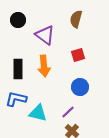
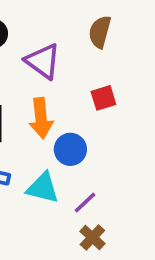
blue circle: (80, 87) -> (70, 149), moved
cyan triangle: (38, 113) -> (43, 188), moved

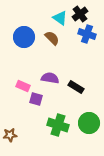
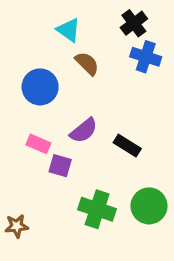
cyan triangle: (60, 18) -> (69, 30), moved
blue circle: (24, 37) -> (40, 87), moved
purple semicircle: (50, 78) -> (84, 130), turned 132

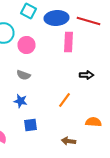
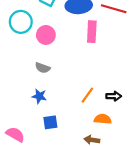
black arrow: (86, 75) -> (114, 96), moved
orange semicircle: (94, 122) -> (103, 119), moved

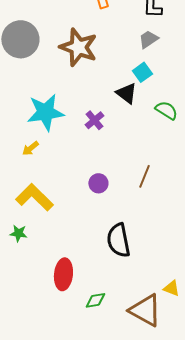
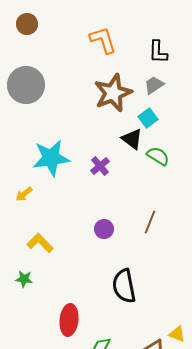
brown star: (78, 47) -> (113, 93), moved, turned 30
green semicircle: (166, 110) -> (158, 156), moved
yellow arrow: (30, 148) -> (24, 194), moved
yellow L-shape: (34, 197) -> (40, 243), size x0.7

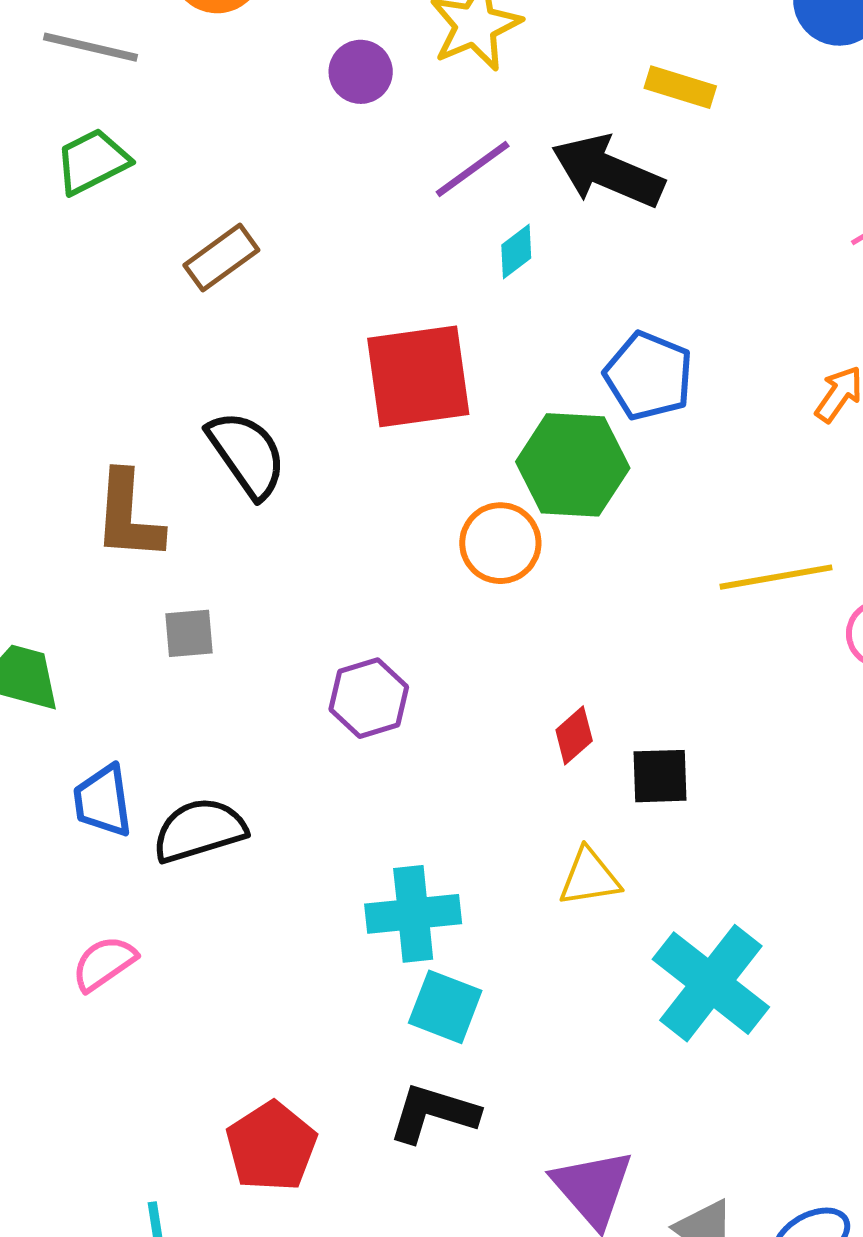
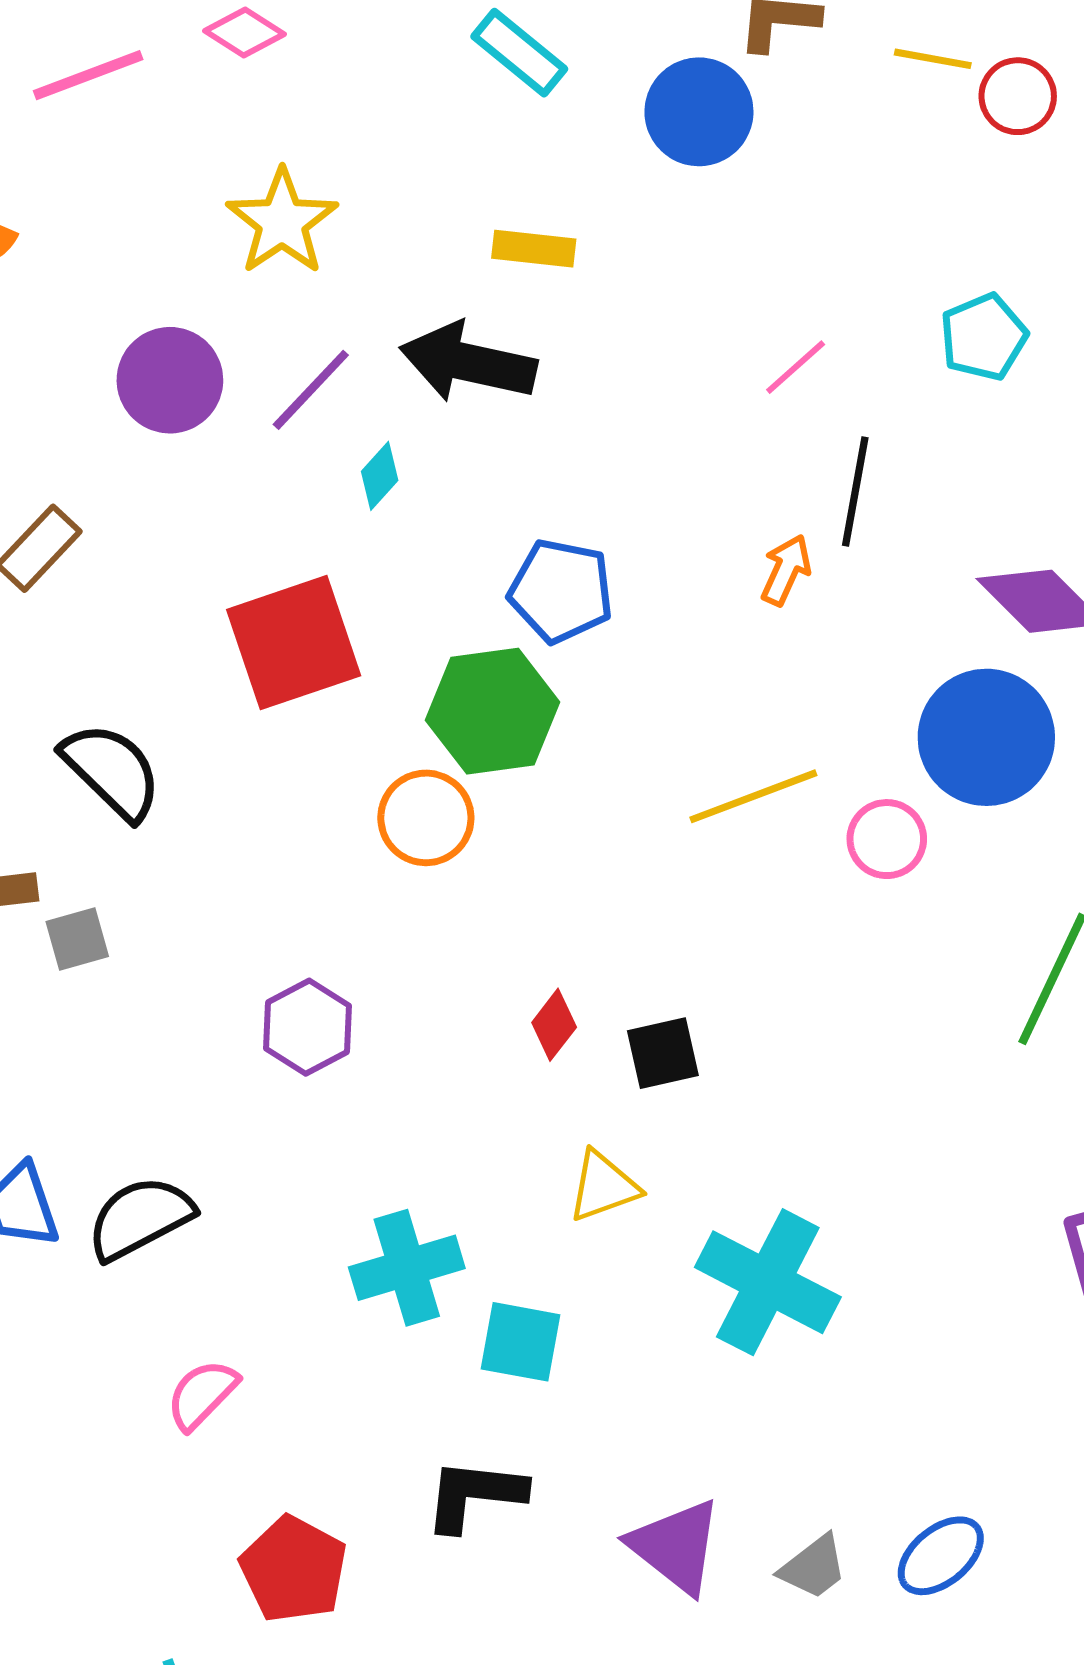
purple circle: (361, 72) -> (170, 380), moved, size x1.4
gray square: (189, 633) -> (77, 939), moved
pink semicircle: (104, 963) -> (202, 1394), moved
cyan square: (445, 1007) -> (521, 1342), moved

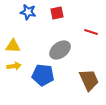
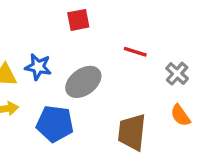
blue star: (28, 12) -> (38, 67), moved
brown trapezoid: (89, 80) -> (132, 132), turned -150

========

### Task item:
I'd like the entries above repeated exactly, but without any of their pictures.

### Solution for this exercise:
blue circle: (80, 87) -> (70, 149), moved
cyan triangle: (38, 113) -> (43, 188), moved

cyan triangle: (60, 18) -> (69, 30), moved
blue circle: (24, 37) -> (40, 87), moved
purple semicircle: (50, 78) -> (84, 130), turned 132

black arrow: (86, 75) -> (114, 96), moved
orange semicircle: (94, 122) -> (103, 119), moved

brown star: (78, 47) -> (113, 93), moved, turned 30
green semicircle: (166, 110) -> (158, 156), moved
yellow arrow: (30, 148) -> (24, 194), moved
yellow L-shape: (34, 197) -> (40, 243), size x0.7

purple circle: (361, 72) -> (170, 380), moved, size x1.4
gray square: (189, 633) -> (77, 939), moved
pink semicircle: (104, 963) -> (202, 1394), moved
cyan square: (445, 1007) -> (521, 1342), moved

blue star: (28, 12) -> (38, 67), moved
brown trapezoid: (89, 80) -> (132, 132), turned -150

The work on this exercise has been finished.